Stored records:
□ □ □ □ □

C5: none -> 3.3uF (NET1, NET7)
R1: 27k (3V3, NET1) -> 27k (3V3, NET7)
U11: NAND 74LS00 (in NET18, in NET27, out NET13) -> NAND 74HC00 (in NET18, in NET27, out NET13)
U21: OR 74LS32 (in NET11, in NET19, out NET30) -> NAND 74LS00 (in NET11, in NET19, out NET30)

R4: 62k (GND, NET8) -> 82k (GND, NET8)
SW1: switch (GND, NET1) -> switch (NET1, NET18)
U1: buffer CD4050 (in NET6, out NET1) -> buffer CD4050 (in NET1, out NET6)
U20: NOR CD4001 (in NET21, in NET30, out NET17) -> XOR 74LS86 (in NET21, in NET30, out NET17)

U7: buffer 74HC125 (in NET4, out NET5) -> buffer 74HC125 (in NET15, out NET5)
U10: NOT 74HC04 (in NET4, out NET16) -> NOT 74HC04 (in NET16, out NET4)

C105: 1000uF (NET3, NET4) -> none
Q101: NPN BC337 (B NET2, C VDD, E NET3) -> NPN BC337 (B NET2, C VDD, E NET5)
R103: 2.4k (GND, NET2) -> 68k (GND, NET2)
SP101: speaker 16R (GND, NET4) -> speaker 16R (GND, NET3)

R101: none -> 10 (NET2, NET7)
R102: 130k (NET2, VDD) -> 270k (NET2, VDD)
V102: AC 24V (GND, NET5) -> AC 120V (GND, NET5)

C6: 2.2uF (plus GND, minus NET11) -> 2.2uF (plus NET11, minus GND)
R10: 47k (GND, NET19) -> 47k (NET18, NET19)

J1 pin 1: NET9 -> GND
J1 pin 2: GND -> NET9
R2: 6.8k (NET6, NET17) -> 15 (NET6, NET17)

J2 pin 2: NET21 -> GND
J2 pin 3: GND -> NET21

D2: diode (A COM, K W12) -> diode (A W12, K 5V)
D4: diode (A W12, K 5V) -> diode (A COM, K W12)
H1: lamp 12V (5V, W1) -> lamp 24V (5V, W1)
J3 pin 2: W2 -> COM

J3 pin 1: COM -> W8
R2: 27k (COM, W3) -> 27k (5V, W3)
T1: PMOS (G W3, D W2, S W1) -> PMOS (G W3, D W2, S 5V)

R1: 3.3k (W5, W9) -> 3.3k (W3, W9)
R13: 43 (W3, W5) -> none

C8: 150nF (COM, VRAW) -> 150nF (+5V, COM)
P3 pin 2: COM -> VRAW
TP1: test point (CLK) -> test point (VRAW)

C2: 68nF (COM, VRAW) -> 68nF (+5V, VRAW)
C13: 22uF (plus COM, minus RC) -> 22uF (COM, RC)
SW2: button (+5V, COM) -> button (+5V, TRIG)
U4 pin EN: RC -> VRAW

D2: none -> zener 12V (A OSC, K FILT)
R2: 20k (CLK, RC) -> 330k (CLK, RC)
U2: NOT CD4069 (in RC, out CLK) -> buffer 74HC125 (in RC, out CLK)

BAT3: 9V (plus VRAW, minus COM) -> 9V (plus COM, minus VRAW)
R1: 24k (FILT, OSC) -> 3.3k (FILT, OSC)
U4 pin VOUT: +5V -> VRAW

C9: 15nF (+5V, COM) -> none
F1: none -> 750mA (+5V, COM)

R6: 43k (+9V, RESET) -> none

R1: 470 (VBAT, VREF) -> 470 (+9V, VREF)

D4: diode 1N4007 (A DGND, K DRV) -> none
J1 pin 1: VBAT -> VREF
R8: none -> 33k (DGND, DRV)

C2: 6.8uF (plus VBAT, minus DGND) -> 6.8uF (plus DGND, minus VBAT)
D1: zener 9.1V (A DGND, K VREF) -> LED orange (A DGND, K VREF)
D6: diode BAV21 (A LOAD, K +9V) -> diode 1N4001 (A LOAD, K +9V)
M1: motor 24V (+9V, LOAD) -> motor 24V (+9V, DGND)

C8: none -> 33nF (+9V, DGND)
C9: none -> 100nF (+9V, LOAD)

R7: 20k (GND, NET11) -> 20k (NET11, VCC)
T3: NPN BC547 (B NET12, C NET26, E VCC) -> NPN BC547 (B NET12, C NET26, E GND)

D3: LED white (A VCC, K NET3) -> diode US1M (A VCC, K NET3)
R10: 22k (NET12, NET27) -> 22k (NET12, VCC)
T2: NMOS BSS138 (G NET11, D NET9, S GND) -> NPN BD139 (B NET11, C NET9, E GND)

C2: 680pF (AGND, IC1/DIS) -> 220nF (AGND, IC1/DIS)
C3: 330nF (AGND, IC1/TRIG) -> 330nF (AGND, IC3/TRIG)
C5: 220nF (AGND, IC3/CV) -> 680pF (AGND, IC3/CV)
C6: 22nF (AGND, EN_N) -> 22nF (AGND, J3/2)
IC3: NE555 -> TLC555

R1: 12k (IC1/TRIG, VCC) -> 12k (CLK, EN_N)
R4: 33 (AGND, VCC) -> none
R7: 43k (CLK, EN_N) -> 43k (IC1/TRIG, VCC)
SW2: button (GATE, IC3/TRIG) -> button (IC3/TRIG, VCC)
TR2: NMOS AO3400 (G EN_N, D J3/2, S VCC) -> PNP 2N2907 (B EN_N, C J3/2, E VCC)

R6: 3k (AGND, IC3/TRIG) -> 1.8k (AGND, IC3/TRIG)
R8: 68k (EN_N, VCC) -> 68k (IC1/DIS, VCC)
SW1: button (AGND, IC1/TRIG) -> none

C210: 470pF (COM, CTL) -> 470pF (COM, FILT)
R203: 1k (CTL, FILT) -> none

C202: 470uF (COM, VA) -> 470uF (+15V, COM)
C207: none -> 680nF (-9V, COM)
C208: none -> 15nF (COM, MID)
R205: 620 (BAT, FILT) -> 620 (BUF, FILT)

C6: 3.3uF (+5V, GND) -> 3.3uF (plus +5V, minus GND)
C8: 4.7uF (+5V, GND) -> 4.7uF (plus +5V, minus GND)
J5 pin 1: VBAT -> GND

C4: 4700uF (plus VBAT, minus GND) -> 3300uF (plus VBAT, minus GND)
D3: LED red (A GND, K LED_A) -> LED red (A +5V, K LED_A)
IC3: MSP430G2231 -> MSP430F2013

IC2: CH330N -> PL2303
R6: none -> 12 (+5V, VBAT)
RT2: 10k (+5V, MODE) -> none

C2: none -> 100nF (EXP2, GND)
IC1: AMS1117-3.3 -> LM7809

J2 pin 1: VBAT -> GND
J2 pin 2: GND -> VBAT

□ □ □ □ □

* _WORK ORDER_:
The total of lines in the data that contain "DGND" is all you should give.

* _RESPONSE AREA_:
6